▶ [TASK GOAL] Each record should be output exactly, with every character kept.

▶ [MATERIAL PROVIDED]
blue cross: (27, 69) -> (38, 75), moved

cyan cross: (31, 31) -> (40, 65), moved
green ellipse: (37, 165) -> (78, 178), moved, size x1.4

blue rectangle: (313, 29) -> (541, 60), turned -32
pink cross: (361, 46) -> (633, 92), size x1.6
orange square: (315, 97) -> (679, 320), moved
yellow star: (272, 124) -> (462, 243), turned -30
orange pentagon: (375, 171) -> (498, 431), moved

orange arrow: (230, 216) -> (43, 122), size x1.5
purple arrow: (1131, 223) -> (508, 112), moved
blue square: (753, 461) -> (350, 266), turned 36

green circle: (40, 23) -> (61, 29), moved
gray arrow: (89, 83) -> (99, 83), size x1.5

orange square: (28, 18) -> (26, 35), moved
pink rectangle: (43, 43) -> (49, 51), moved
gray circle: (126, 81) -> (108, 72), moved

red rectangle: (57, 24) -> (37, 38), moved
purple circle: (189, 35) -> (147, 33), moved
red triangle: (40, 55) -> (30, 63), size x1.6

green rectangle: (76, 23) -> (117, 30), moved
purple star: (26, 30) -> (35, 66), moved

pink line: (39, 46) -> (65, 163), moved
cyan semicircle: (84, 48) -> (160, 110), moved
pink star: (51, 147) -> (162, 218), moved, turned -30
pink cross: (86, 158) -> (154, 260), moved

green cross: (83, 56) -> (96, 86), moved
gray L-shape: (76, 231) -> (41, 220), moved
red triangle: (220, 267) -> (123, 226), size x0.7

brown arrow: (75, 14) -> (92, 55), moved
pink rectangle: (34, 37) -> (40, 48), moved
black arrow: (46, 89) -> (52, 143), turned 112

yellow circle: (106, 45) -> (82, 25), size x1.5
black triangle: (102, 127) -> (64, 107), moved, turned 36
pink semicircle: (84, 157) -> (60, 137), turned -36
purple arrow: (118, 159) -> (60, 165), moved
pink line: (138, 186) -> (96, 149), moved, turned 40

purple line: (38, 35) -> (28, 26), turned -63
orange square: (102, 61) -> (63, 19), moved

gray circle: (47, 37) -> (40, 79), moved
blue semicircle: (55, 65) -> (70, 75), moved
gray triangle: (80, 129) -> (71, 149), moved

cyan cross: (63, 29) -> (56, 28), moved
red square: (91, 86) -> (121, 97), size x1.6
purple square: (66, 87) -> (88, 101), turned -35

▶ [RESULT OF THIS TASK]
blue cross: (27, 69) -> (38, 75), moved

cyan cross: (31, 31) -> (40, 65), moved
green ellipse: (37, 165) -> (78, 178), moved, size x1.4

blue rectangle: (313, 29) -> (541, 60), turned -32
pink cross: (361, 46) -> (633, 92), size x1.6
orange square: (315, 97) -> (679, 320), moved
yellow star: (272, 124) -> (462, 243), turned -30
orange pentagon: (375, 171) -> (498, 431), moved

orange arrow: (230, 216) -> (43, 122), size x1.5
purple arrow: (1131, 223) -> (508, 112), moved
blue square: (753, 461) -> (350, 266), turned 36

green circle: (40, 23) -> (61, 29), moved
gray arrow: (89, 83) -> (99, 83), size x1.5

orange square: (28, 18) -> (26, 35), moved
pink rectangle: (43, 43) -> (49, 51), moved
gray circle: (126, 81) -> (108, 72), moved

red rectangle: (57, 24) -> (37, 38), moved
purple circle: (189, 35) -> (147, 33), moved
red triangle: (40, 55) -> (30, 63), size x1.6

green rectangle: (76, 23) -> (117, 30), moved
purple star: (26, 30) -> (35, 66), moved

pink line: (39, 46) -> (65, 163), moved
cyan semicircle: (84, 48) -> (160, 110), moved
pink star: (51, 147) -> (162, 218), moved, turned -30
pink cross: (86, 158) -> (154, 260), moved

green cross: (83, 56) -> (96, 86), moved
gray L-shape: (76, 231) -> (41, 220), moved
red triangle: (220, 267) -> (123, 226), size x0.7

brown arrow: (75, 14) -> (92, 55), moved
pink rectangle: (34, 37) -> (40, 48), moved
black arrow: (46, 89) -> (52, 143), turned 112

yellow circle: (106, 45) -> (82, 25), size x1.5
black triangle: (102, 127) -> (64, 107), moved, turned 36
pink semicircle: (84, 157) -> (60, 137), turned -36
purple arrow: (118, 159) -> (60, 165), moved
pink line: (138, 186) -> (96, 149), moved, turned 40

purple line: (38, 35) -> (28, 26), turned -63
orange square: (102, 61) -> (63, 19), moved

gray circle: (47, 37) -> (40, 79), moved
blue semicircle: (55, 65) -> (70, 75), moved
gray triangle: (80, 129) -> (71, 149), moved

cyan cross: (63, 29) -> (56, 28), moved
red square: (91, 86) -> (121, 97), size x1.6
purple square: (66, 87) -> (88, 101), turned -35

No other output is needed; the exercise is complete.